What to work on:
Could you repeat the records below exactly, leaving out any pictures?

^^^^^^^^^^^^^^^^

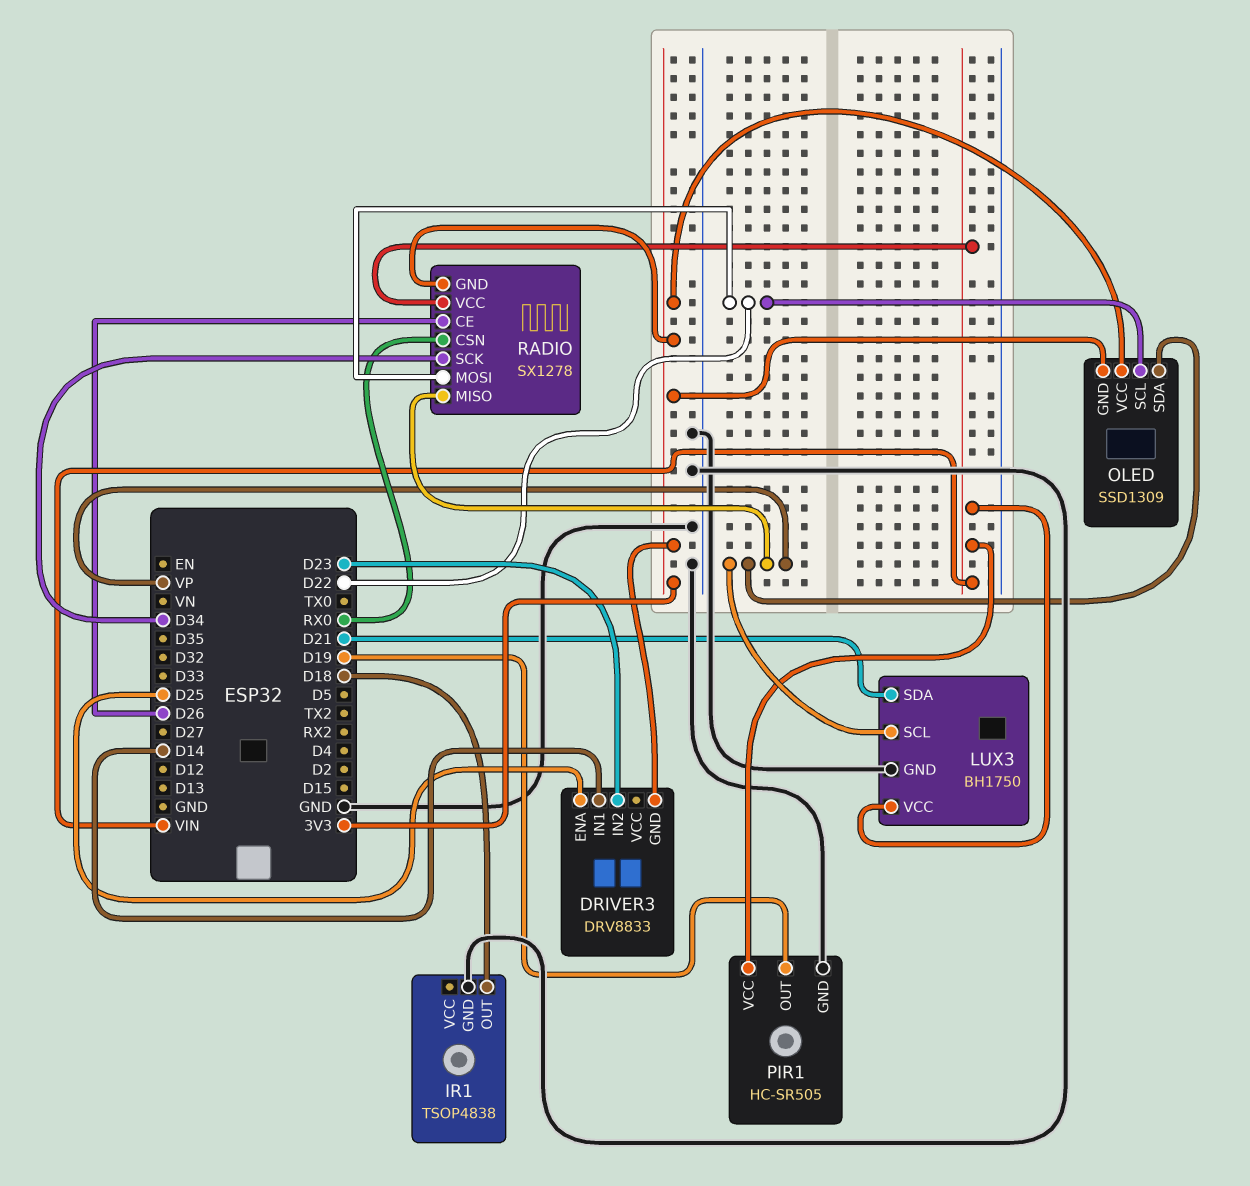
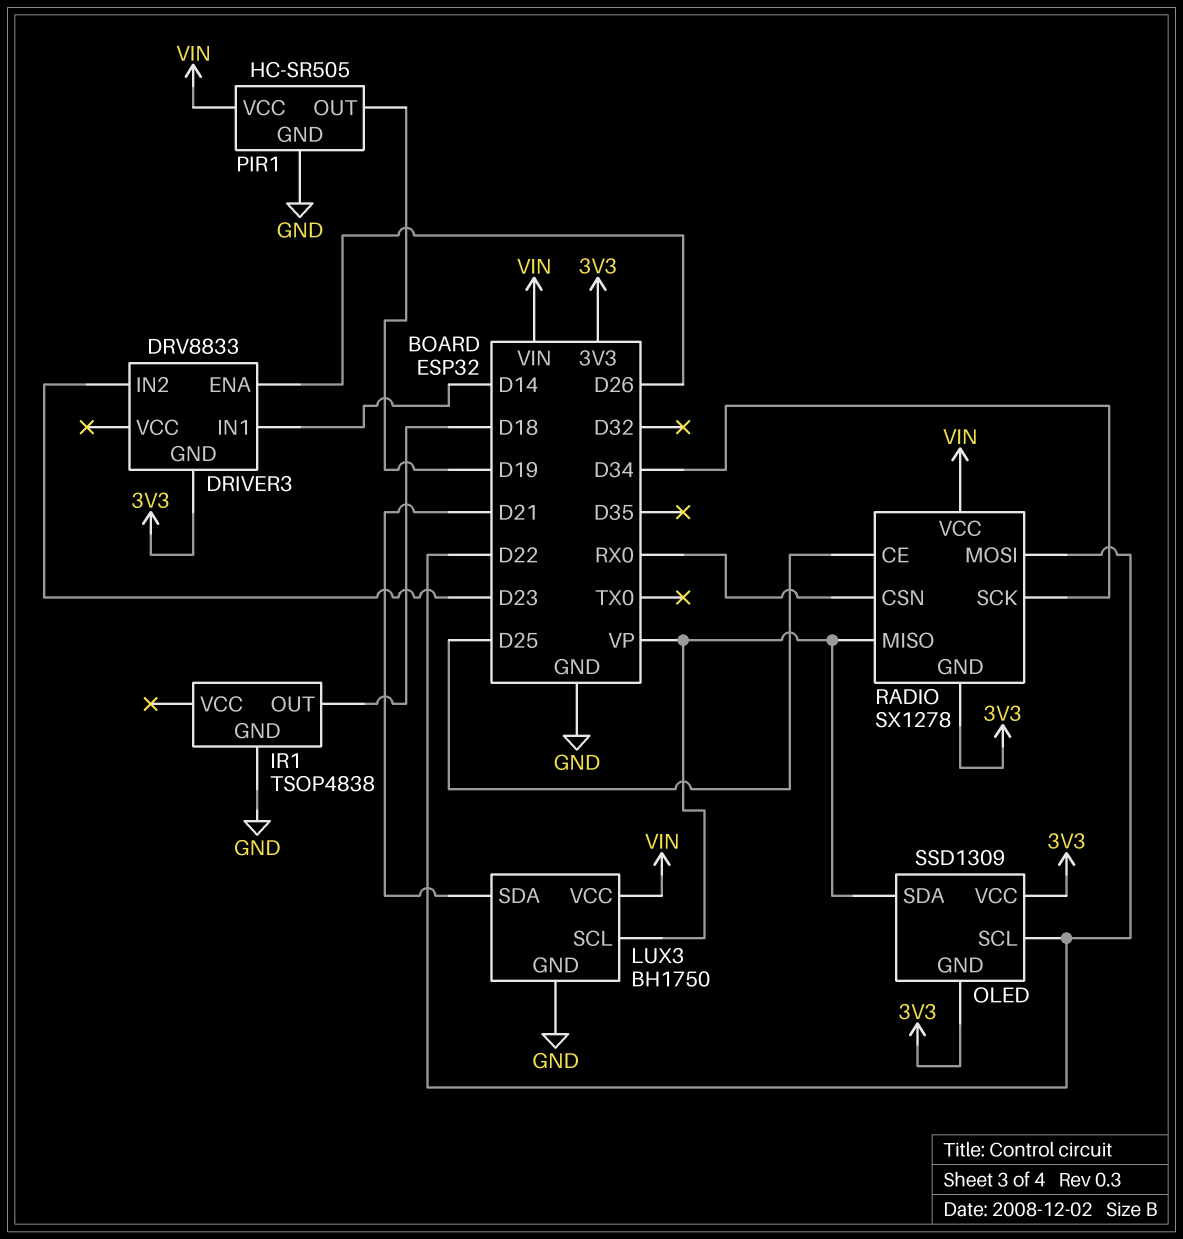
DRIVER3 pin ENA: D25 -> D26
RADIO pin CE: D26 -> D25

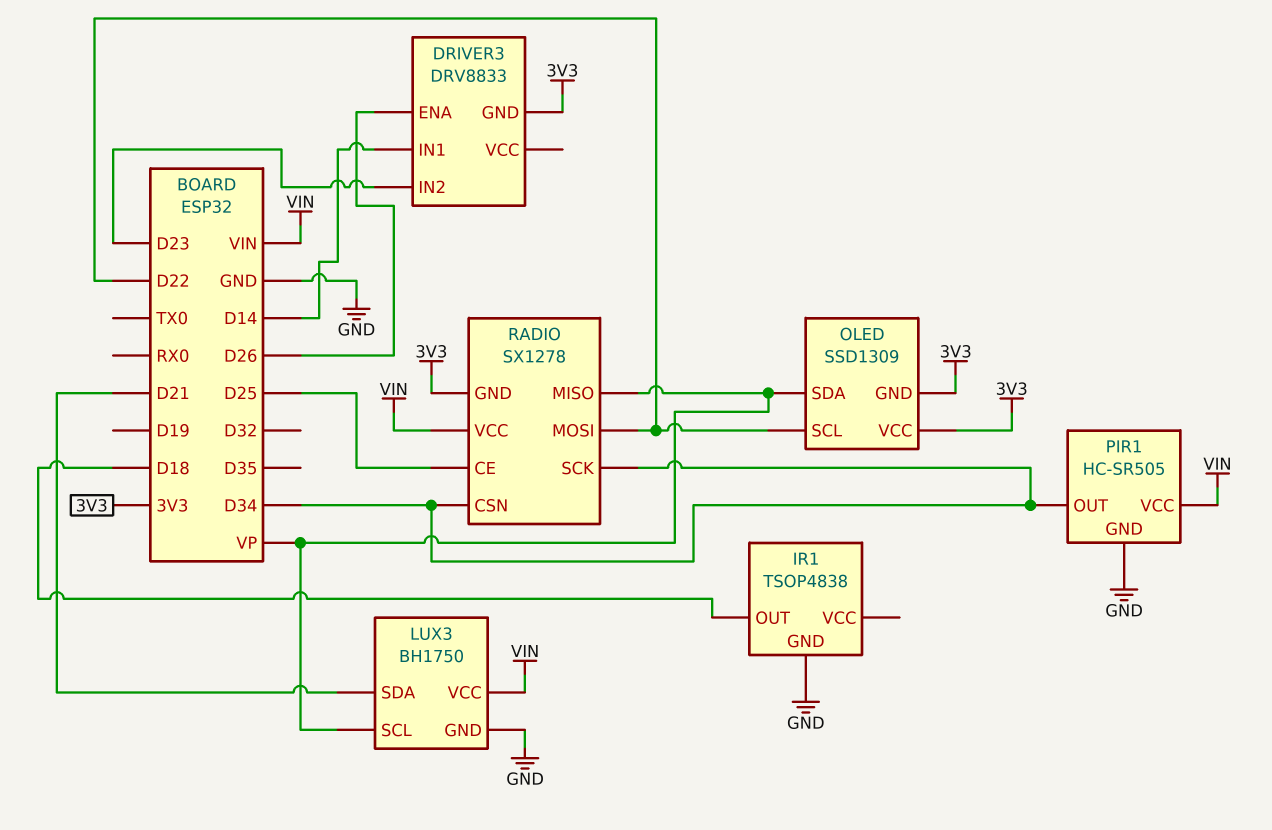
PIR1 pin OUT: D19 -> D34
RADIO pin CSN: RX0 -> D34

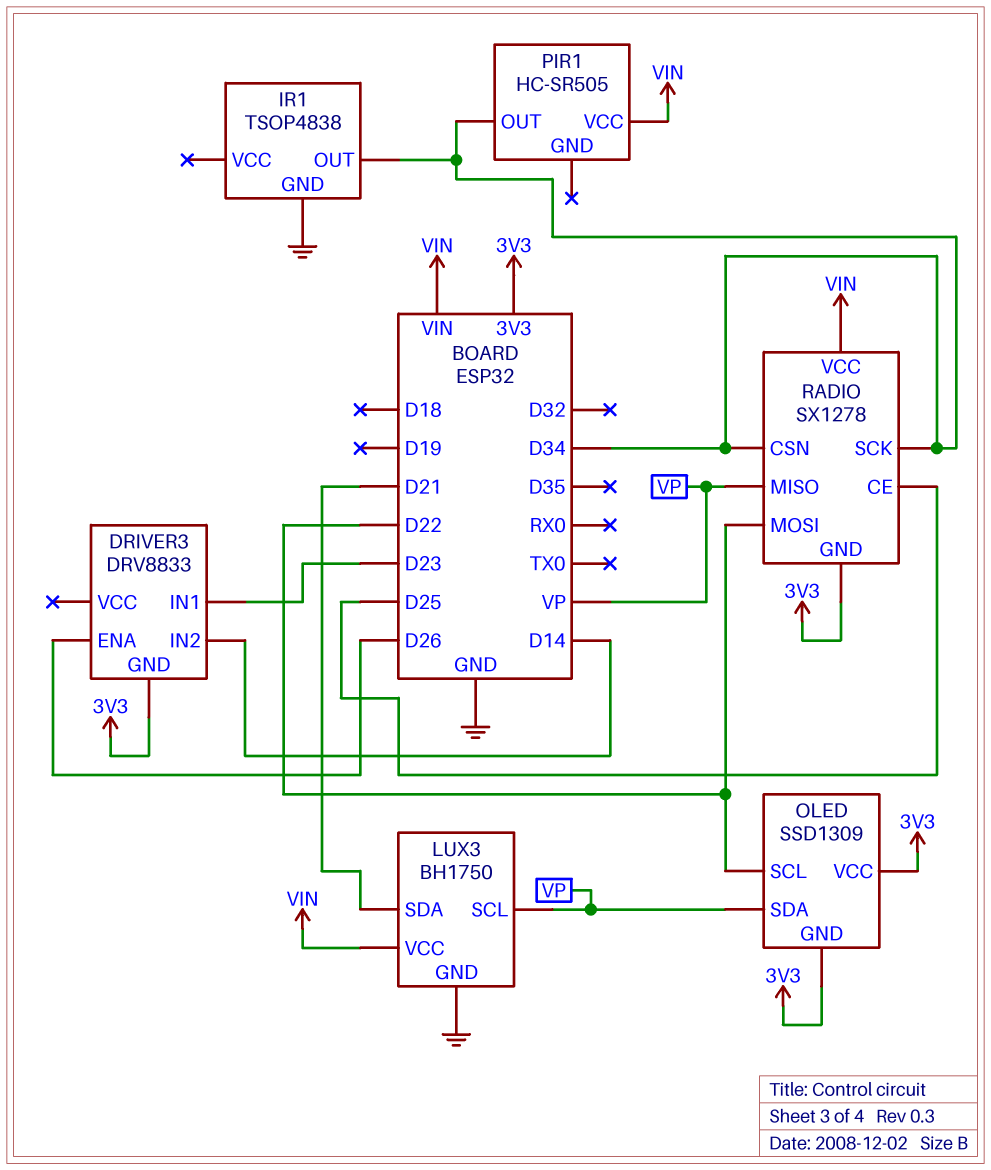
DRIVER3 pin IN1: D14 -> D23
DRIVER3 pin IN2: D23 -> D14
IR1 pin OUT: D18 -> D34
PIR1 pin GND: GND -> none

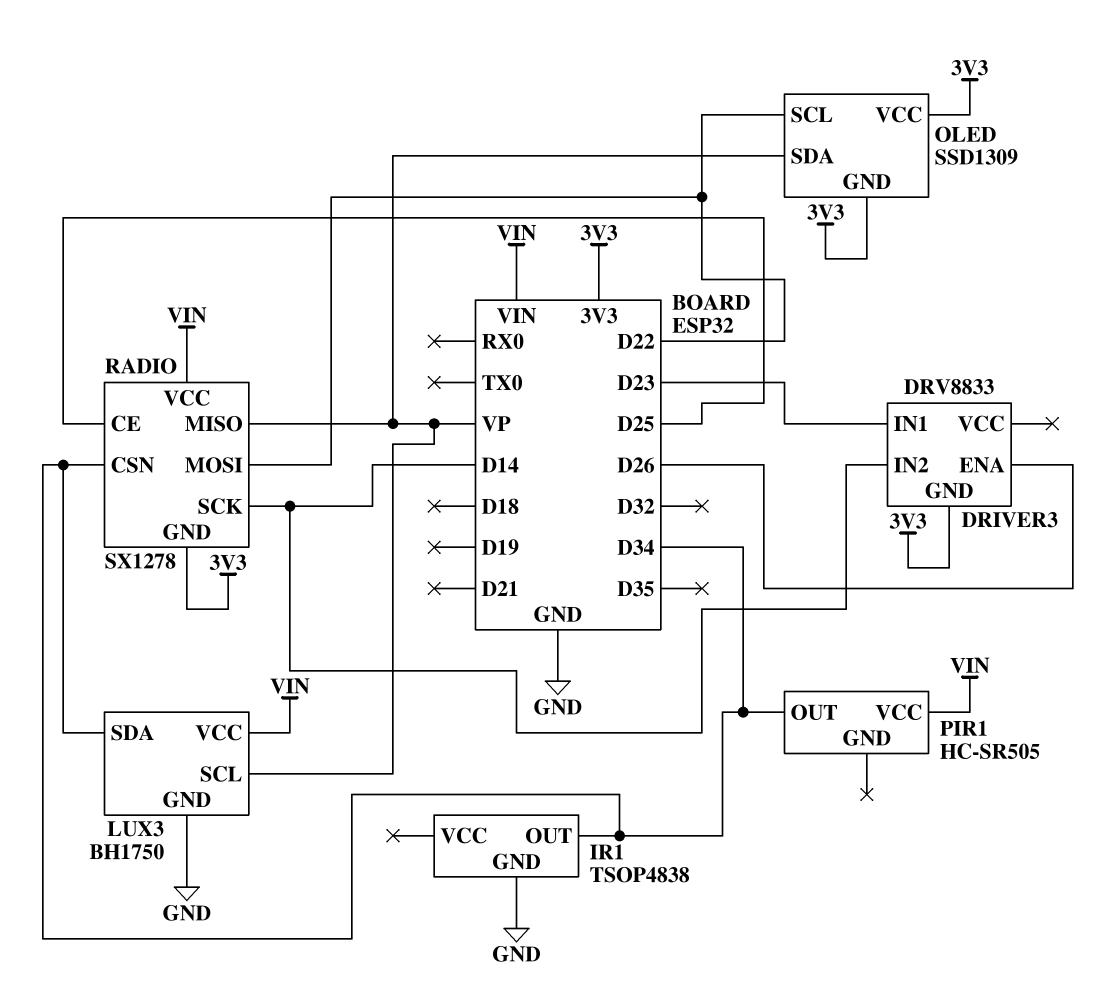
LUX3 pin SDA: D21 -> D34
RADIO pin SCK: D34 -> D14

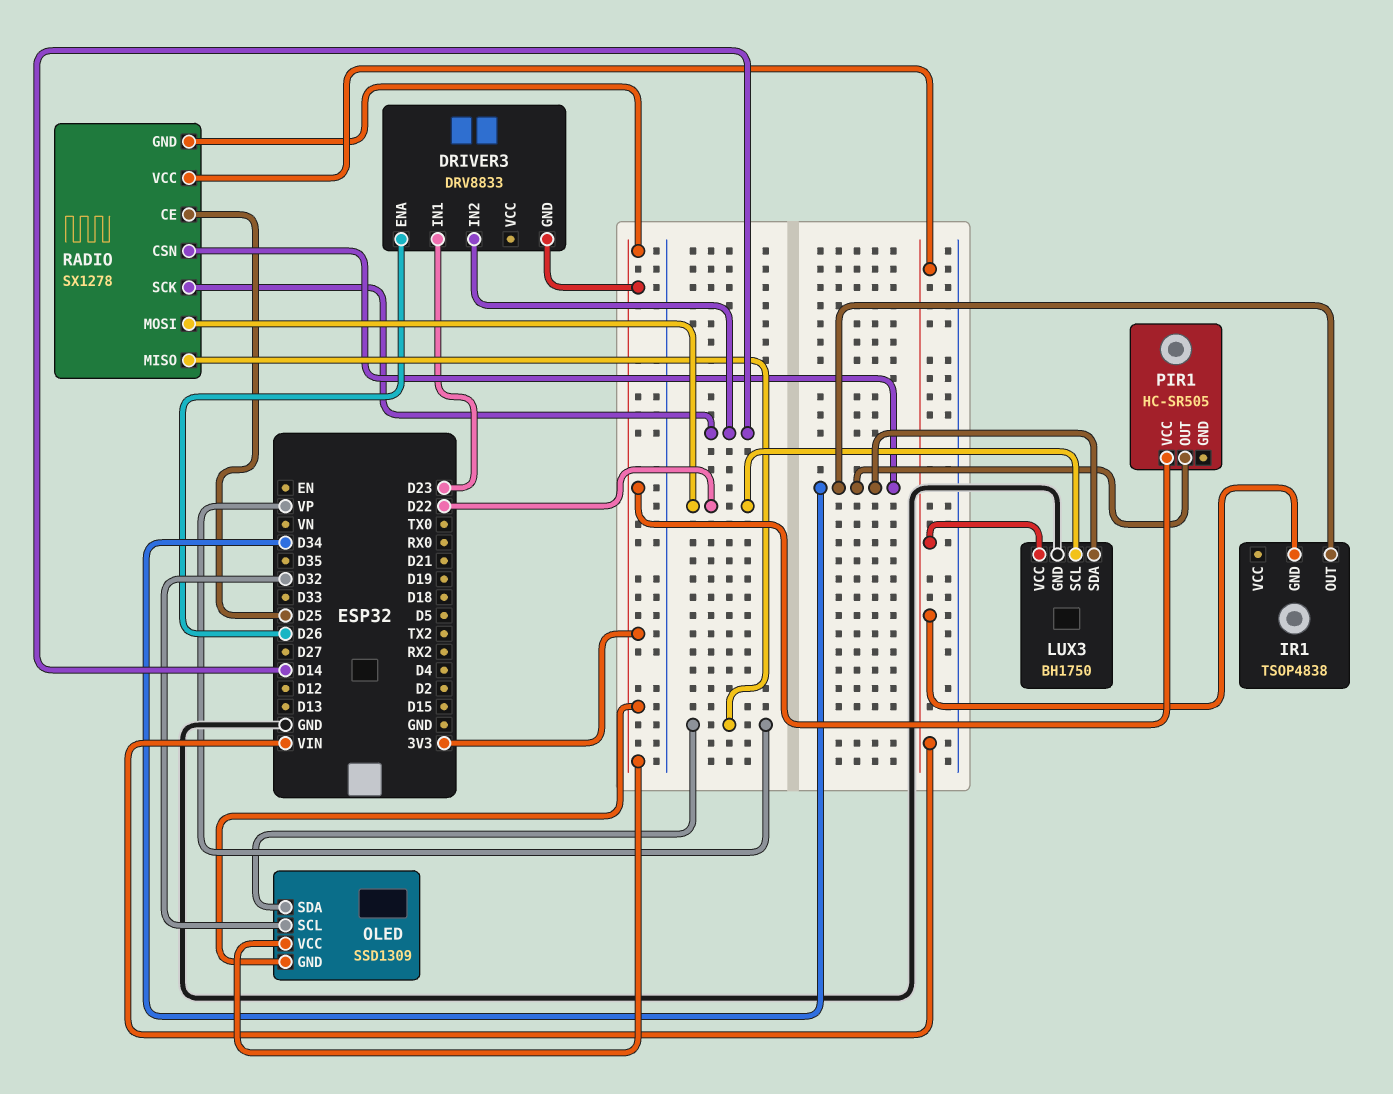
IR1 pin GND: GND -> VIN
LUX3 pin SCL: VP -> D22
OLED pin SCL: D22 -> D32
PIR1 pin VCC: VIN -> 3V3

^^^^^^^^^^^^^^^^

Task output:
DRIVER3 pin ENA: D25 -> D26
RADIO pin CE: D26 -> D25

PIR1 pin OUT: D19 -> D34
RADIO pin CSN: RX0 -> D34

DRIVER3 pin IN1: D14 -> D23
DRIVER3 pin IN2: D23 -> D14
IR1 pin OUT: D18 -> D34
PIR1 pin GND: GND -> none

LUX3 pin SDA: D21 -> D34
RADIO pin SCK: D34 -> D14

IR1 pin GND: GND -> VIN
LUX3 pin SCL: VP -> D22
OLED pin SCL: D22 -> D32
PIR1 pin VCC: VIN -> 3V3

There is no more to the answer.